● **EXERCISE PROMPT**:
Write the records out again exactly as they read, dropping any picture they hold.

========================================

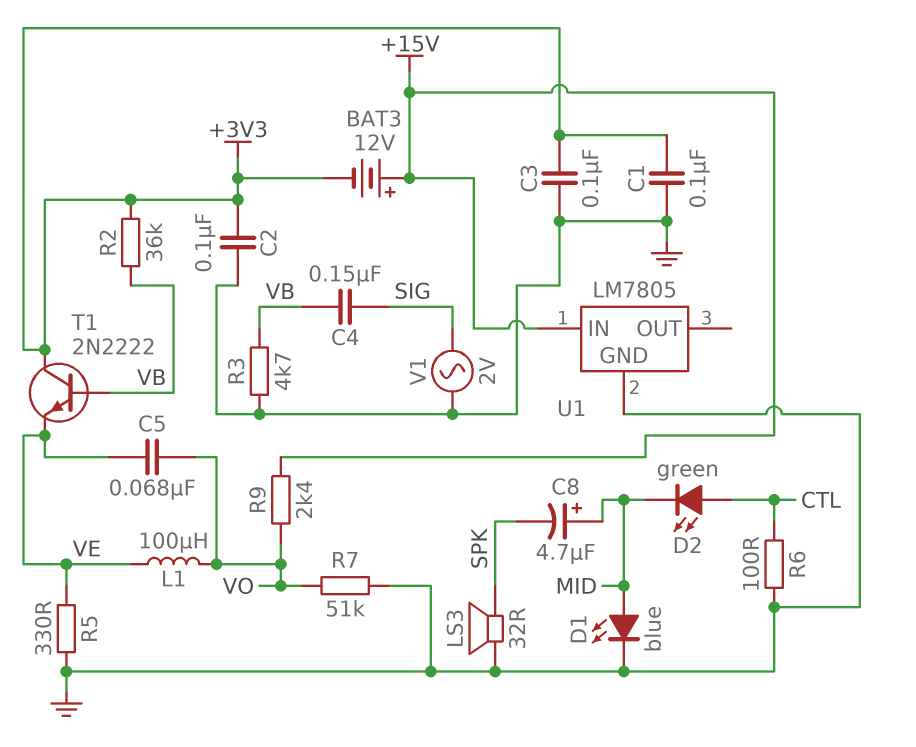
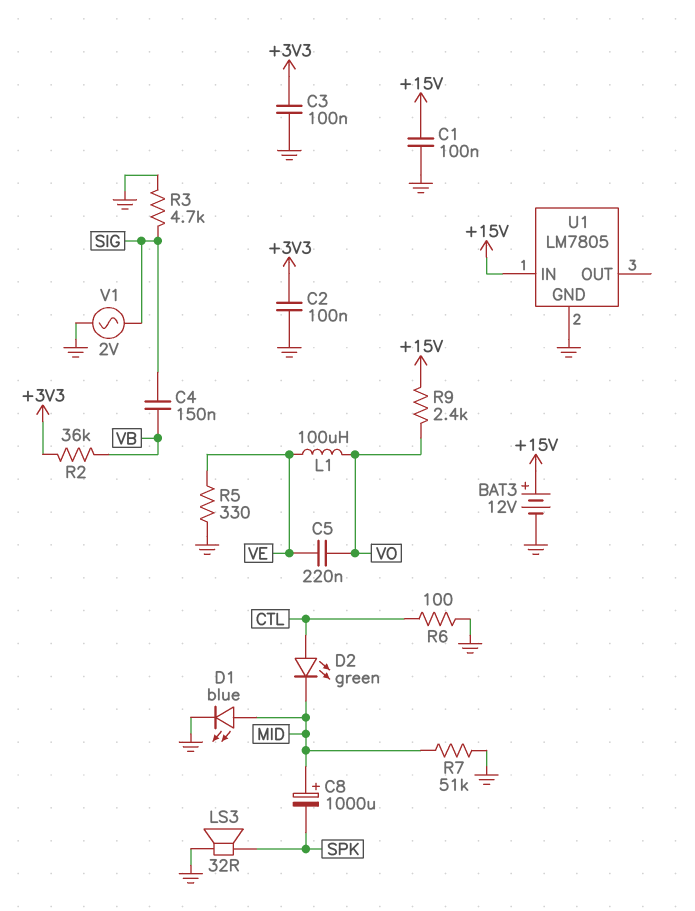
BAT3: 12V (plus +15V, minus +3V3) -> 12V (plus +15V, minus GND)
C1: 100nF (+3V3, GND) -> 100nF (+15V, GND)
C5: 68nF (VE, VO) -> 220nF (VE, VO)
C8: 4.7uF (plus MID, minus SPK) -> 1000uF (plus MID, minus SPK)
R3: 4.7k (GND, VB) -> 4.7k (GND, SIG)
R7: 51k (GND, VO) -> 51k (GND, MID)
T1: NPN 2N2222 (B VB, C +3V3, E VE) -> none

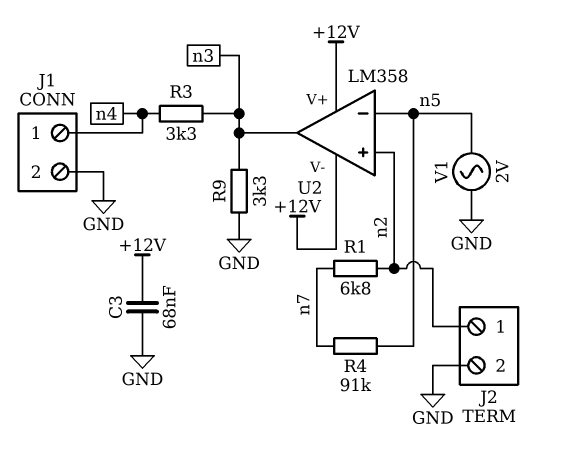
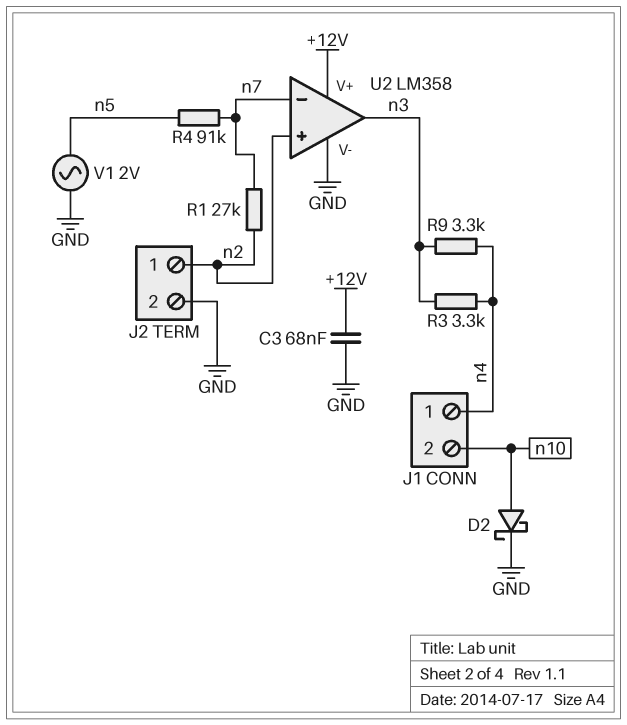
D2: none -> schottky (A n10, K GND)
J1 pin 2: GND -> n10
R1: 6.8k (n2, n7) -> 27k (n2, n7)
R9: 3.3k (GND, n3) -> 3.3k (n3, n4)
U2 pin V-: +12V -> GND
U2 pin in-: n5 -> n7

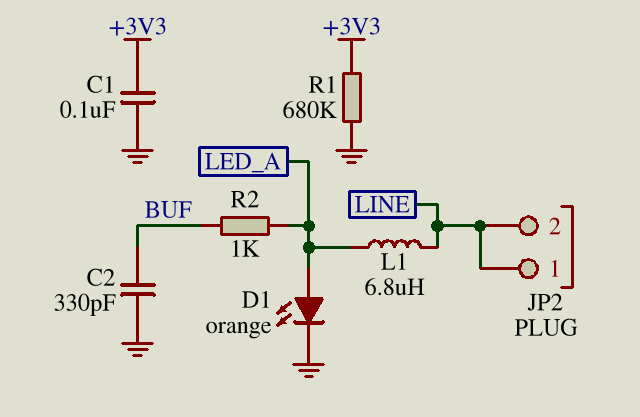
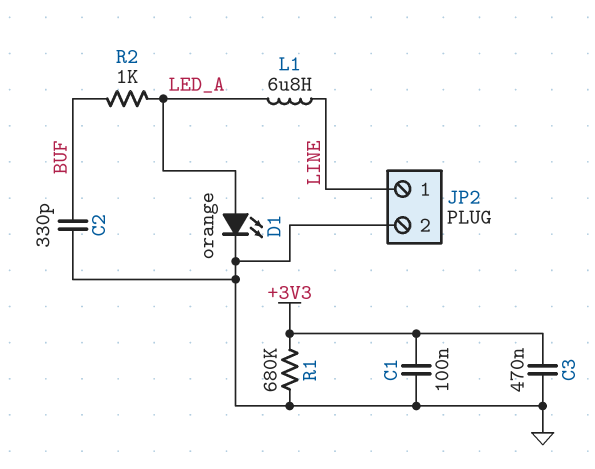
C3: none -> 470nF (+3V3, GND)
JP2 pin 2: LINE -> GND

========================================

● **COMPLETED TASK**:
BAT3: 12V (plus +15V, minus +3V3) -> 12V (plus +15V, minus GND)
C1: 100nF (+3V3, GND) -> 100nF (+15V, GND)
C5: 68nF (VE, VO) -> 220nF (VE, VO)
C8: 4.7uF (plus MID, minus SPK) -> 1000uF (plus MID, minus SPK)
R3: 4.7k (GND, VB) -> 4.7k (GND, SIG)
R7: 51k (GND, VO) -> 51k (GND, MID)
T1: NPN 2N2222 (B VB, C +3V3, E VE) -> none

D2: none -> schottky (A n10, K GND)
J1 pin 2: GND -> n10
R1: 6.8k (n2, n7) -> 27k (n2, n7)
R9: 3.3k (GND, n3) -> 3.3k (n3, n4)
U2 pin V-: +12V -> GND
U2 pin in-: n5 -> n7

C3: none -> 470nF (+3V3, GND)
JP2 pin 2: LINE -> GND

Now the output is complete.